▶ _GOAL OF THE EXERCISE_:
For every record beneath this instruction, give an exact repetition, omitting images.

▶ _SOURCE RECORDS_:
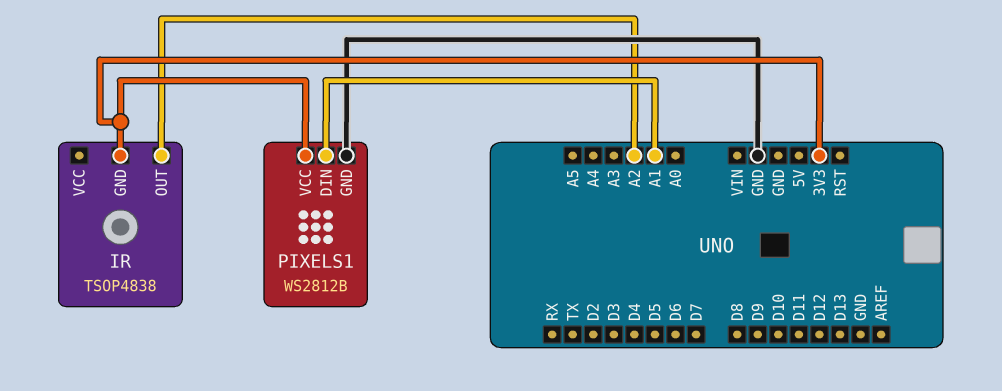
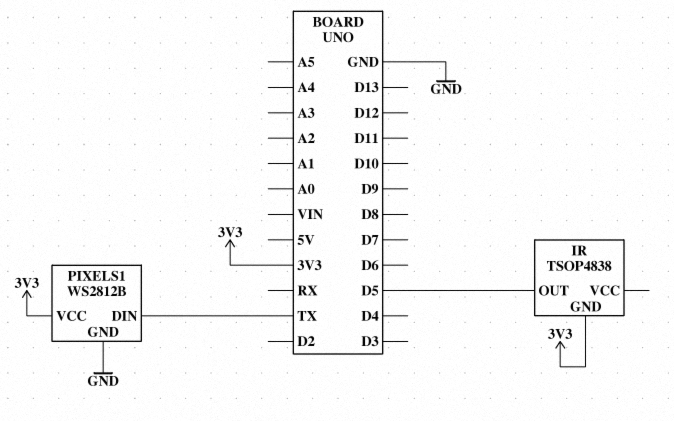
IR pin OUT: A2 -> D5
PIXELS1 pin DIN: A1 -> TX

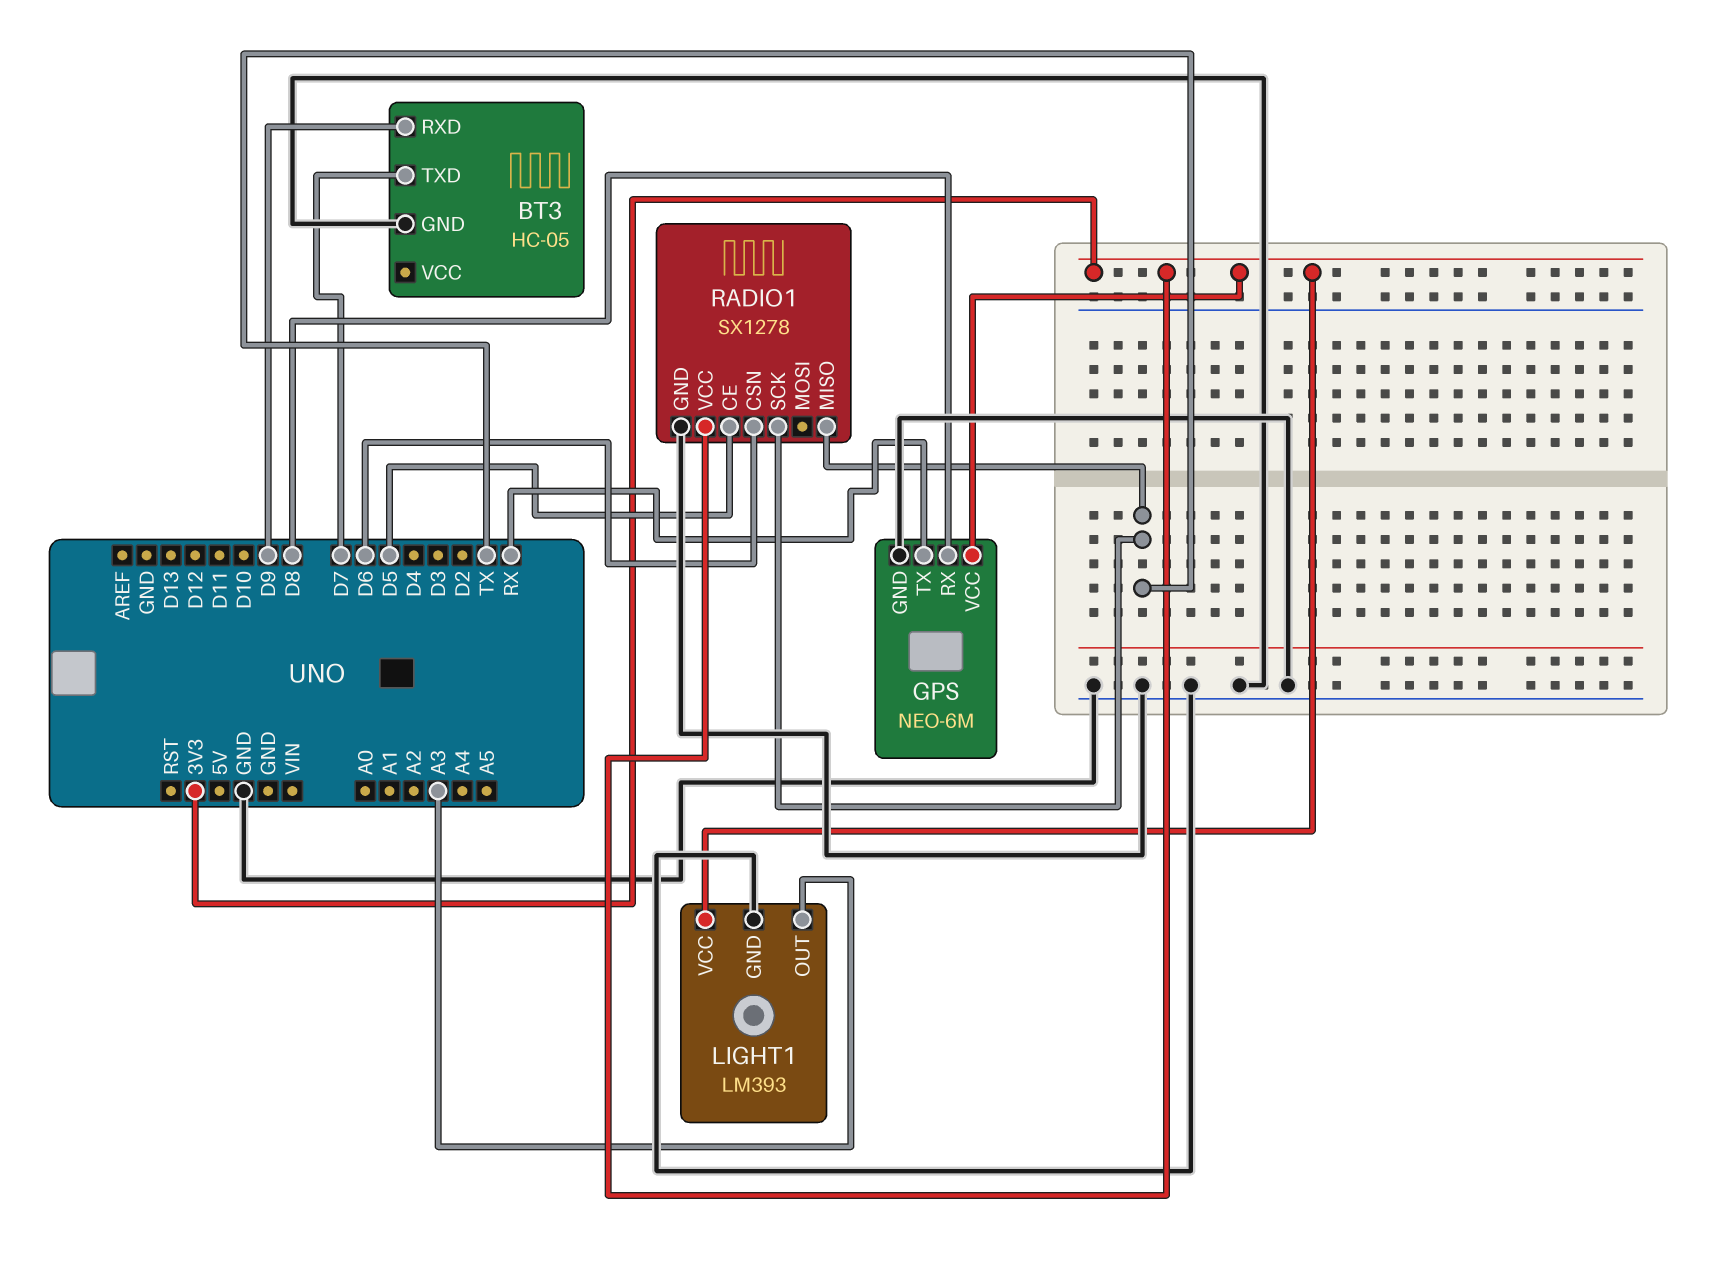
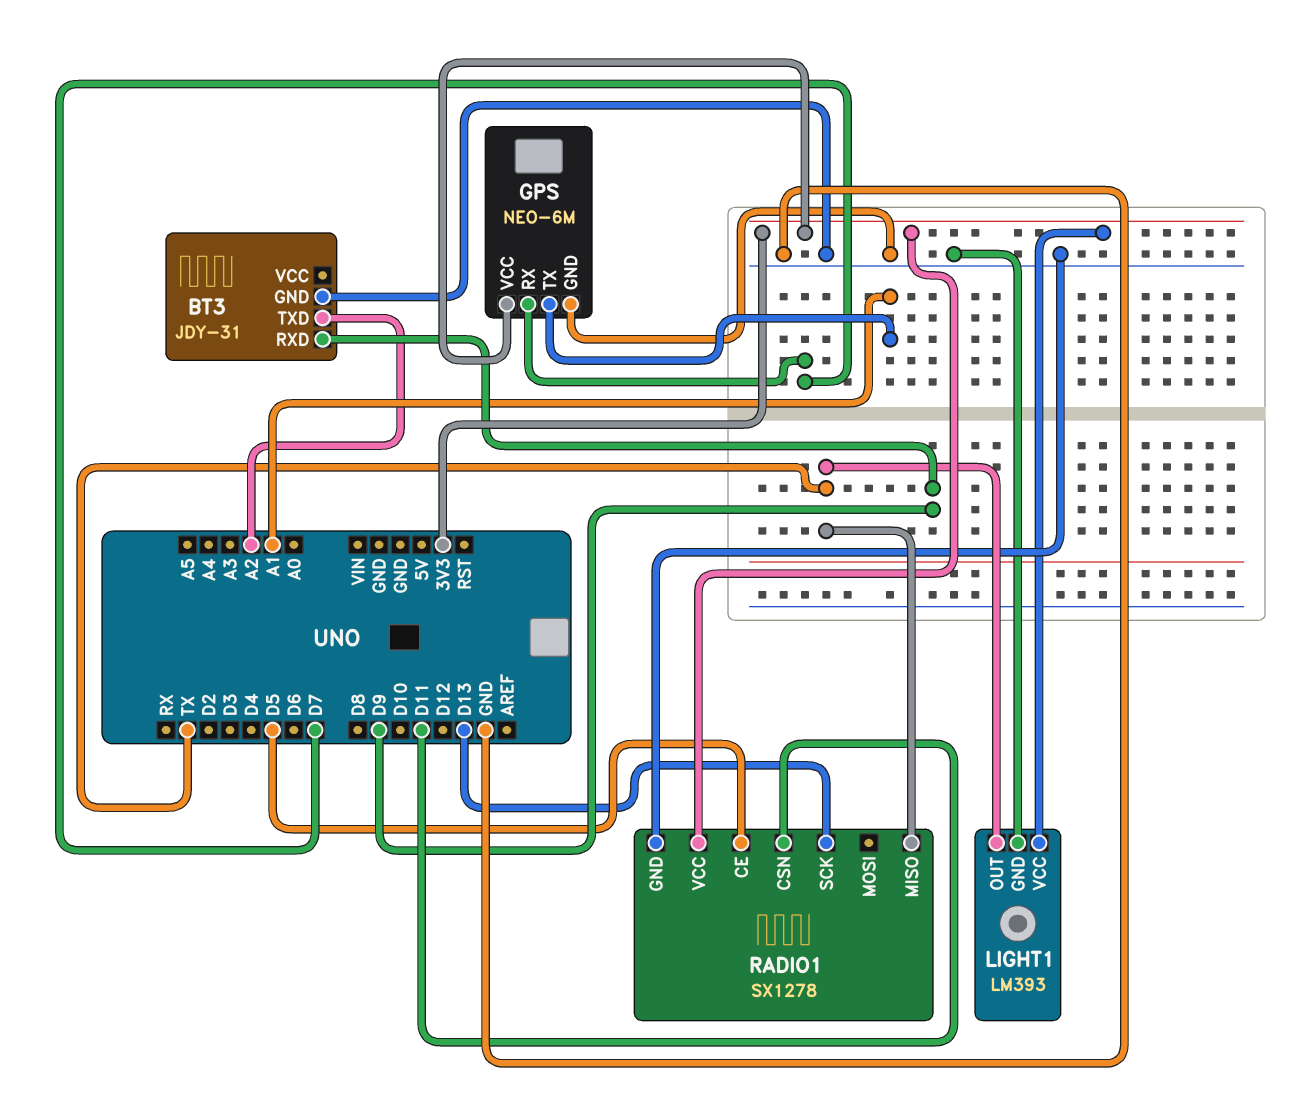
BT3: HC-05 -> JDY-31
BT3 pin TXD: D7 -> A2
GPS pin RX: D8 -> D7
GPS pin TX: RX -> A1
LIGHT1 pin OUT: A3 -> TX
RADIO1 pin CSN: D6 -> D11
RADIO1 pin SCK: TX -> D13

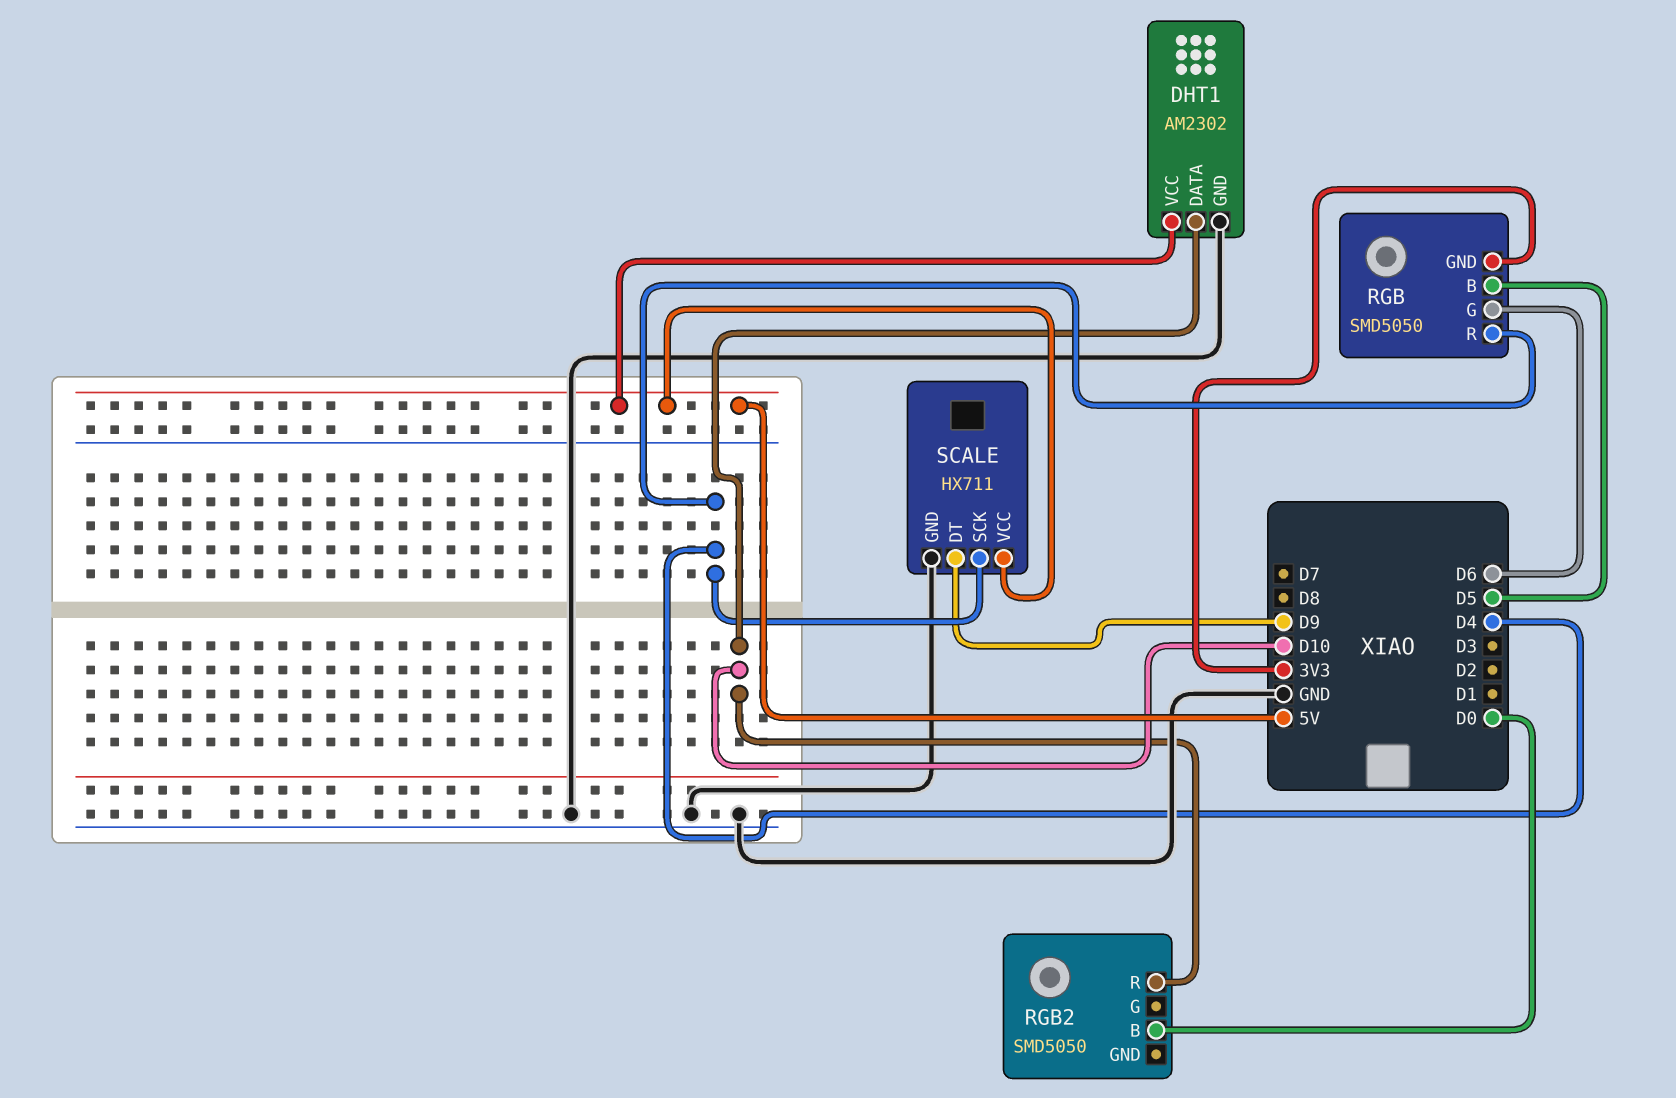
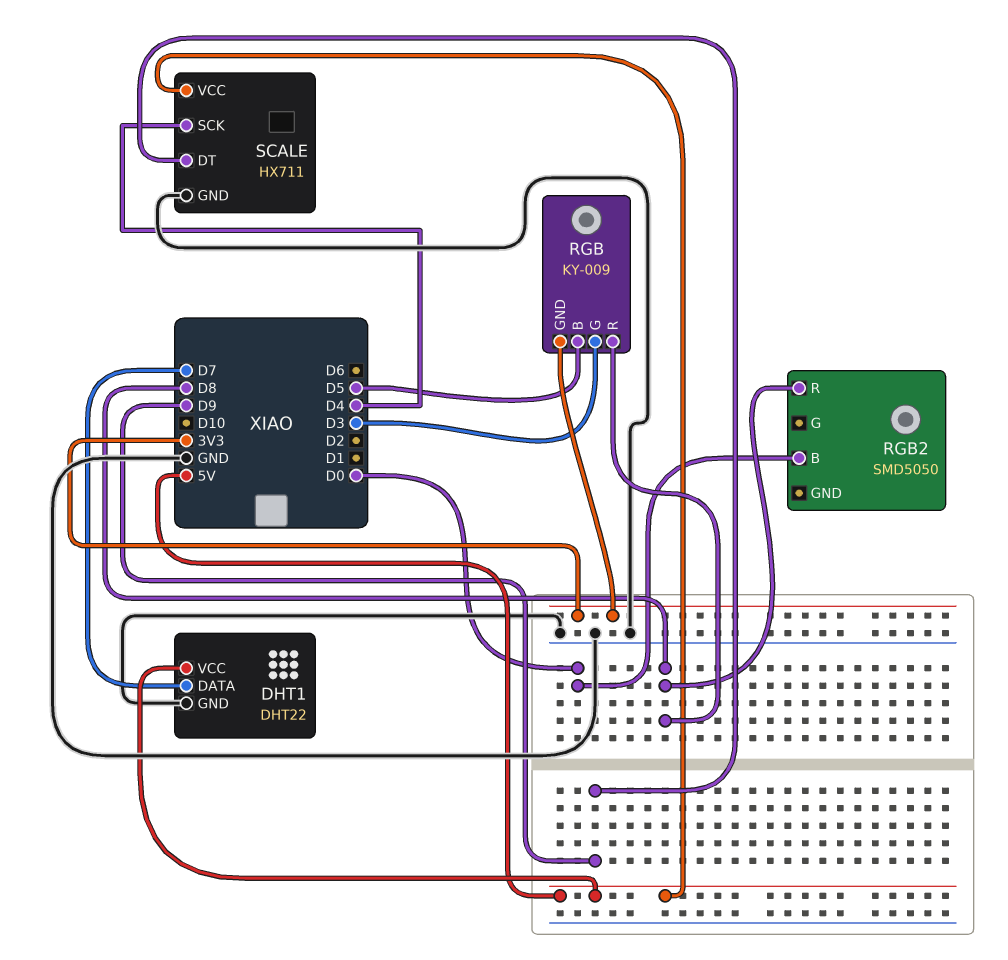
DHT1: AM2302 -> DHT22
DHT1 pin DATA: D10 -> D7
RGB: SMD5050 -> KY-009
RGB pin G: D6 -> D3
RGB pin R: D4 -> D8
RGB2 pin R: D10 -> D8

▶ _WRITTEN ANSWER_:
IR pin OUT: A2 -> D5
PIXELS1 pin DIN: A1 -> TX

BT3: HC-05 -> JDY-31
BT3 pin TXD: D7 -> A2
GPS pin RX: D8 -> D7
GPS pin TX: RX -> A1
LIGHT1 pin OUT: A3 -> TX
RADIO1 pin CSN: D6 -> D11
RADIO1 pin SCK: TX -> D13

DHT1: AM2302 -> DHT22
DHT1 pin DATA: D10 -> D7
RGB: SMD5050 -> KY-009
RGB pin G: D6 -> D3
RGB pin R: D4 -> D8
RGB2 pin R: D10 -> D8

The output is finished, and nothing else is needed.